◆ PROBLEM TO SOLVE: Would you write out the entries that follow word for word, omitting any images?

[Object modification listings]
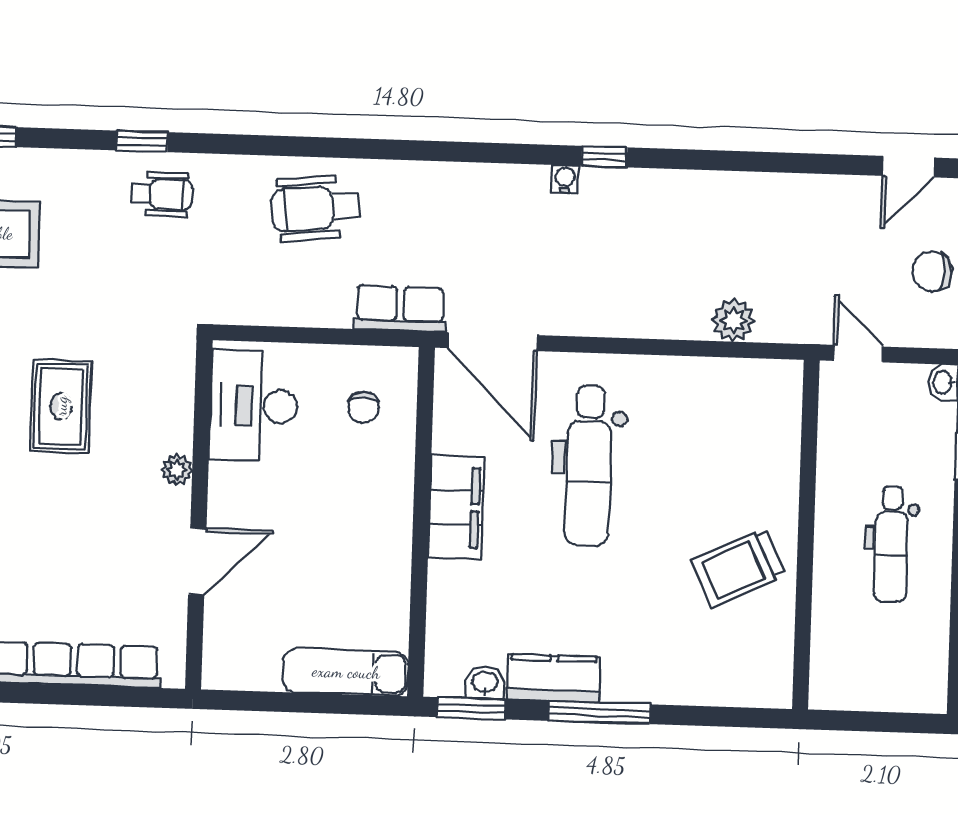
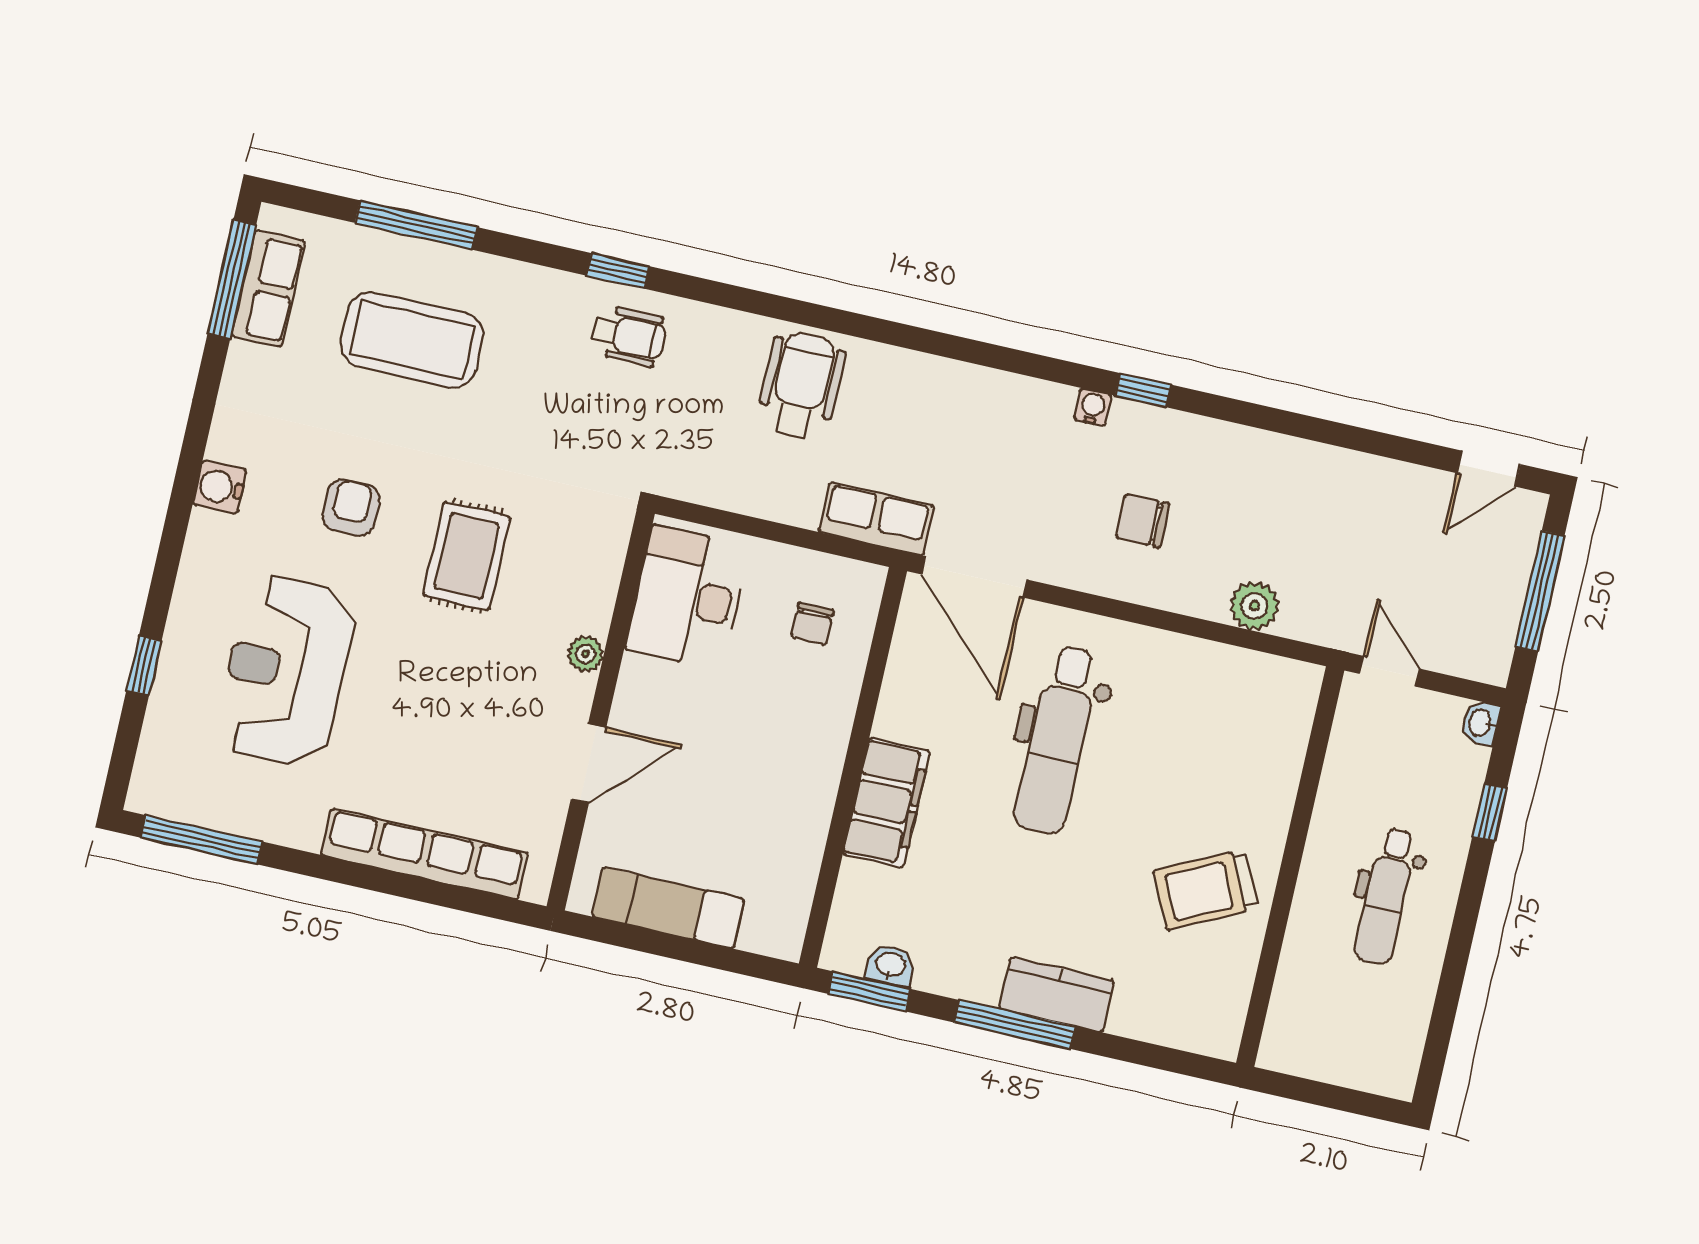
wheelchair: (315, 208) -> (801, 386), turned 96
chair: (932, 271) -> (1143, 521), moved
filing cabinet: (456, 507) -> (886, 803), moved
exam couch: (346, 672) -> (668, 908), moved
kitchen counter: (554, 678) -> (1057, 995), moved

◆ WRITTEN ANSWER:
wheelchair: (315, 208) -> (801, 386), turned 96
chair: (932, 271) -> (1143, 521), moved
filing cabinet: (456, 507) -> (886, 803), moved
exam couch: (346, 672) -> (668, 908), moved
kitchen counter: (554, 678) -> (1057, 995), moved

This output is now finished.